> **WHAT THE EXERCISE ASKS**
Only a verbatim restatement of the lines from the one with "none -> grey round brick I3 level 2" through the end of the listing below is wanted. Pictures should be left out.

** Opening EXCERPTED RECORDS block **

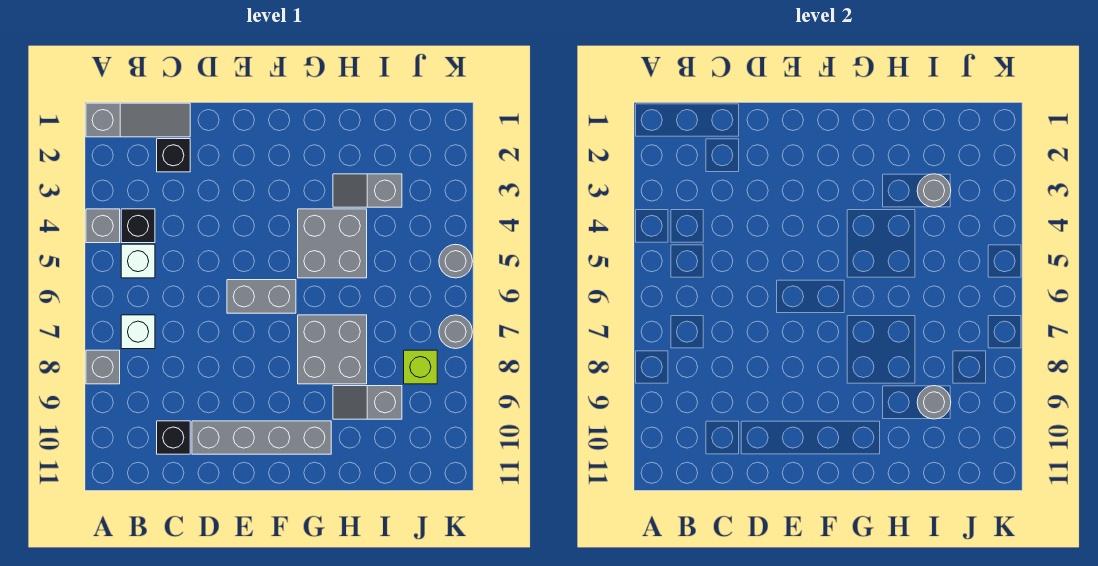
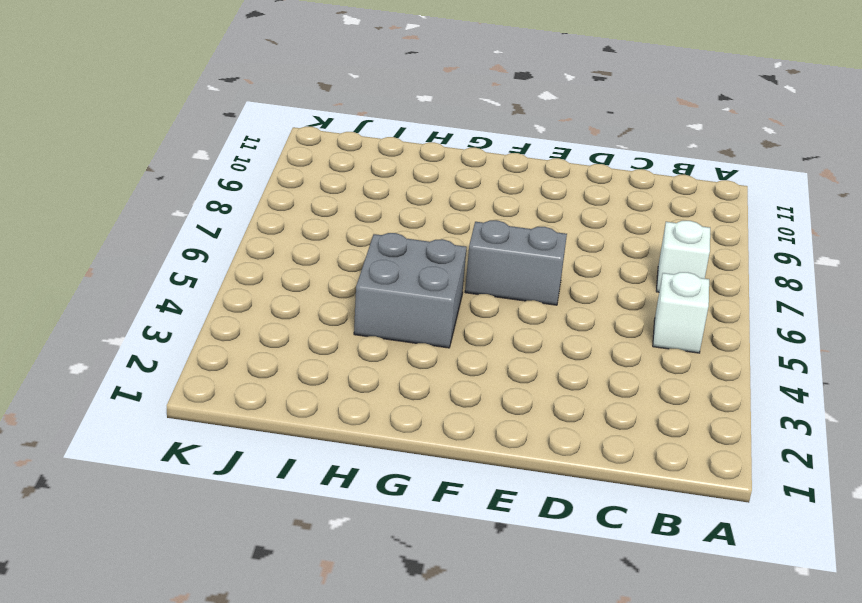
none -> grey slope A1:C1 level 1 top A
none -> grey brick A4 level 1
none -> grey brick A8 level 1

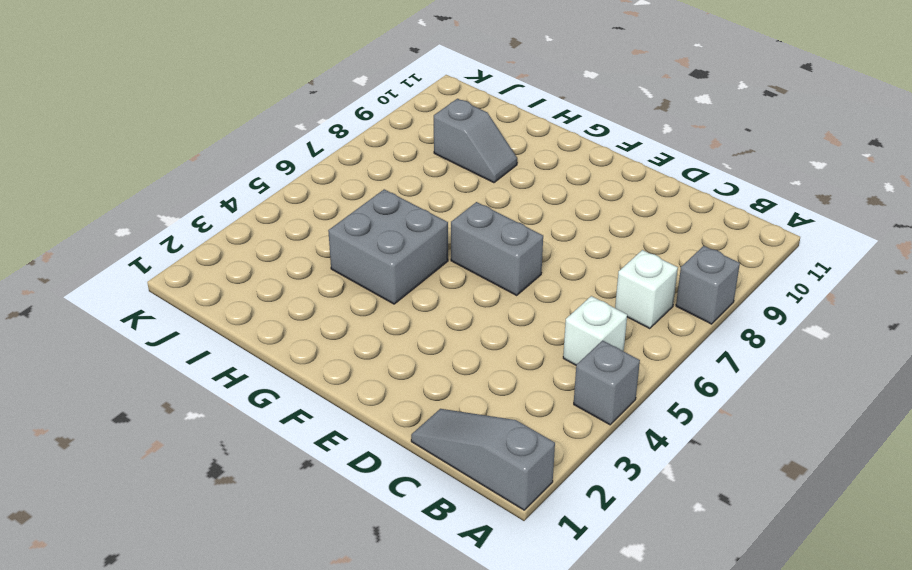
none -> black brick B4 level 1
none -> black brick C2 level 1
none -> black brick C10 level 1

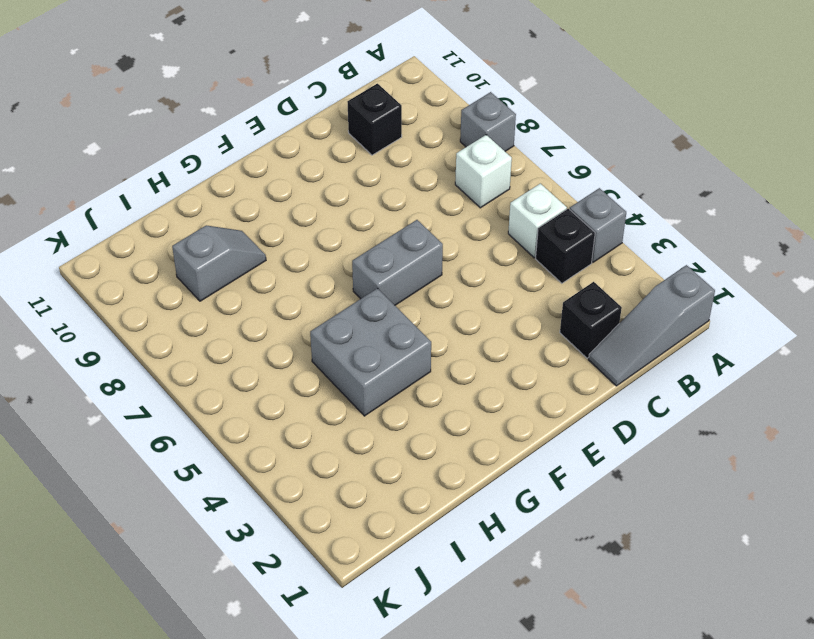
none -> grey brick D10:G10 level 1
none -> grey brick G7:H8 level 1
none -> grey slope H3:I3 level 1 top I

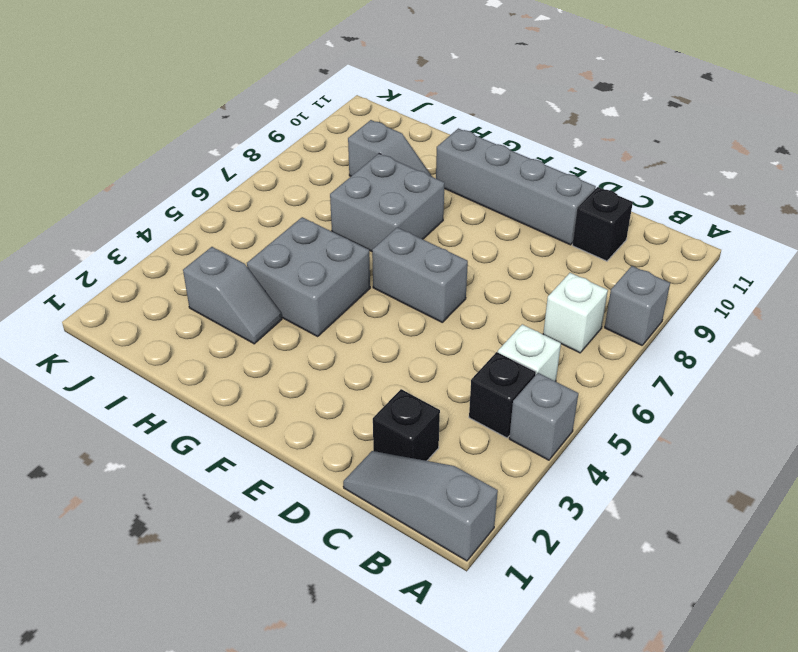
none -> lime brick J8 level 1
none -> grey round brick K5 level 1
none -> grey round brick K7 level 1

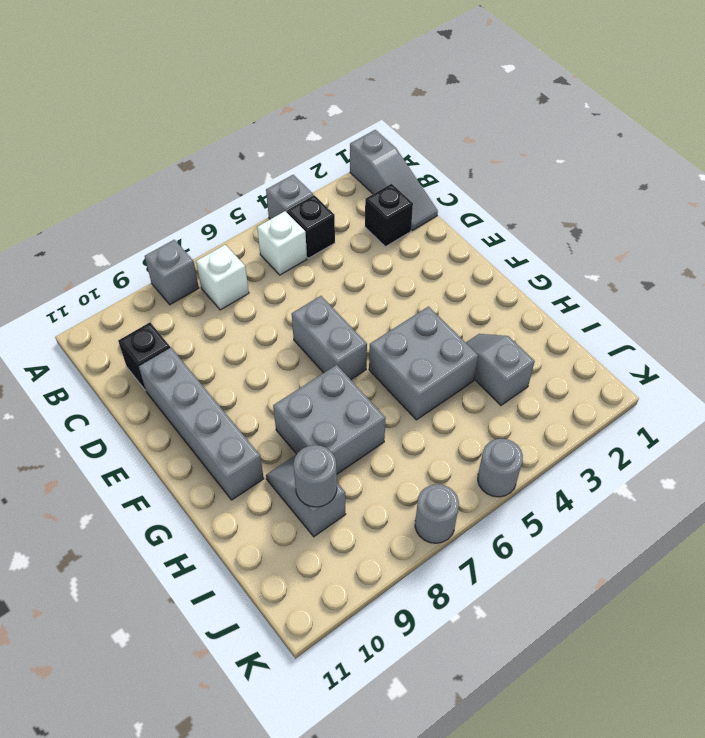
none -> lime brick J8 level 1
none -> grey round brick I3 level 2

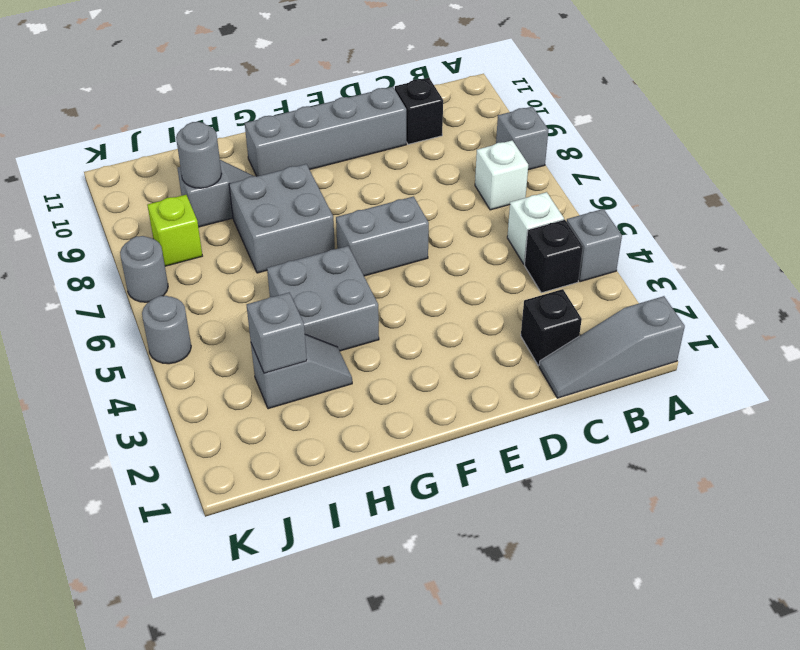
grey brick I3 level 2 -> grey round brick I3 level 2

** Closing EXCERPTED RECORDS block **

> **OUTPUT**
none -> grey round brick I3 level 2

grey brick I3 level 2 -> grey round brick I3 level 2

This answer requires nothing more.